■ **THE TASK**
Output the entries exactly. Start at the first line, finish with the line containing "none -> purple plate F6 level 1", and omit the pictures.

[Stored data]
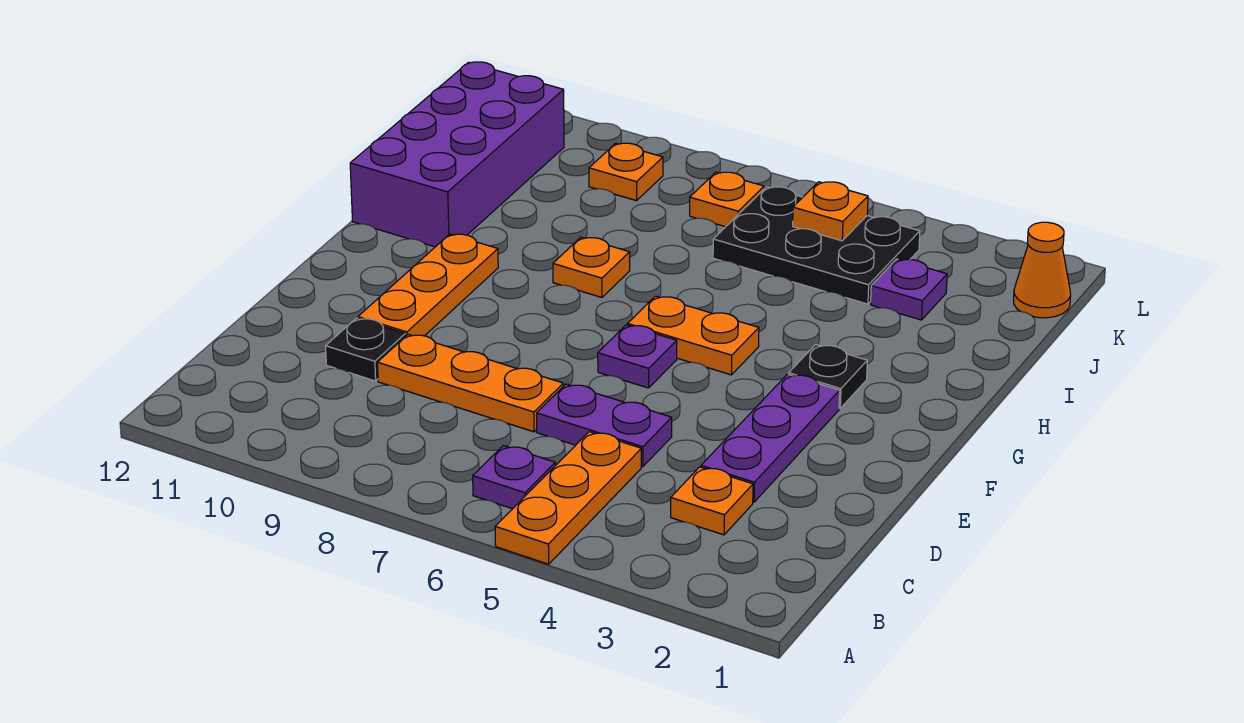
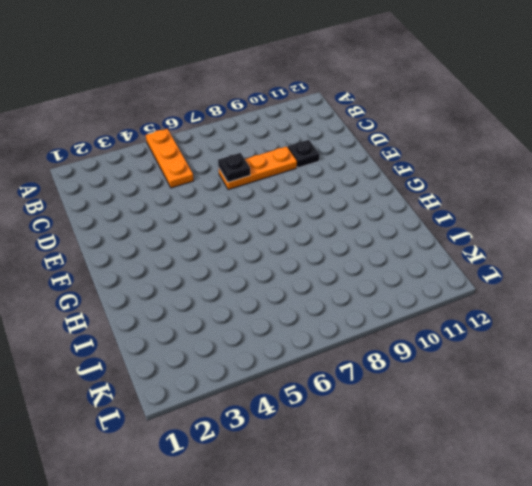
black plate D7 level 2 -> black plate G3 level 1
none -> purple plate B6 level 1
none -> orange plate C3 level 1
none -> purple plate D3:F3 level 1

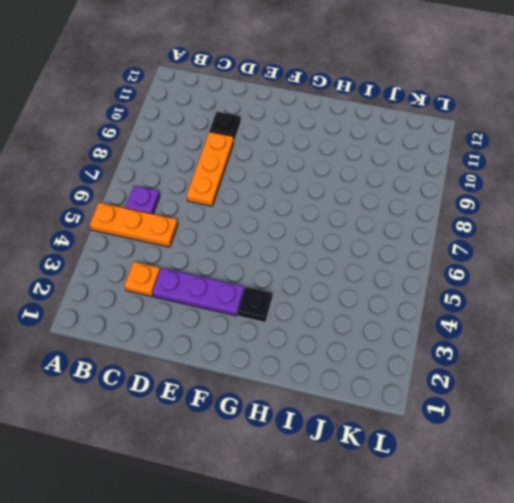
none -> purple plate D5:D6 level 1
none -> orange plate E10:G10 level 1
none -> purple plate F6 level 1

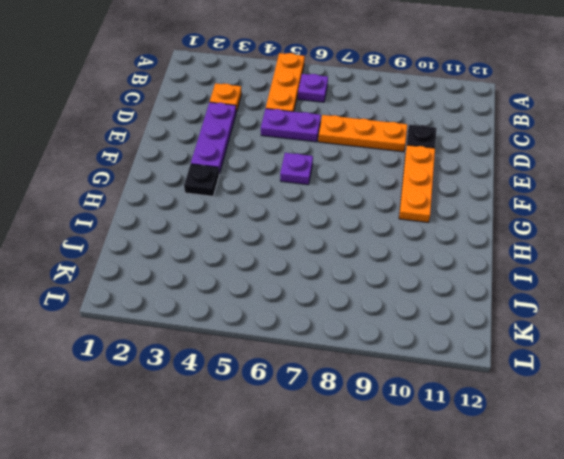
none -> orange plate G5:G6 level 1
none -> orange plate H8 level 1
none -> purple brick H11:K12 level 1

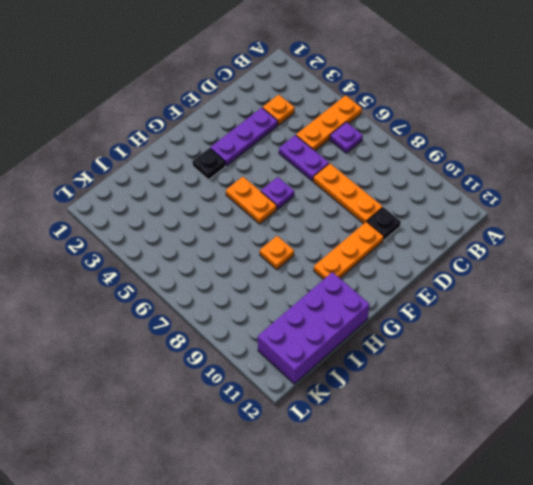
none -> purple plate J3 level 1
none -> black plate J4:K6 level 1
none -> orange cone K1 level 1

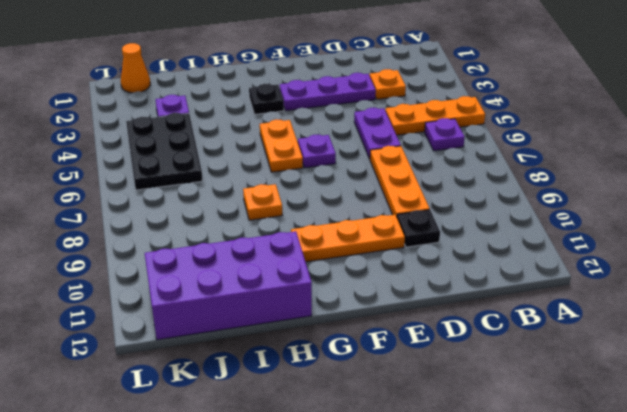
none -> orange plate K7 level 1
none -> orange plate K9 level 1
none -> orange plate K5 level 2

■ **RESPONSE**
black plate D7 level 2 -> black plate G3 level 1
none -> purple plate B6 level 1
none -> orange plate C3 level 1
none -> purple plate D3:F3 level 1

none -> purple plate D5:D6 level 1
none -> orange plate E10:G10 level 1
none -> purple plate F6 level 1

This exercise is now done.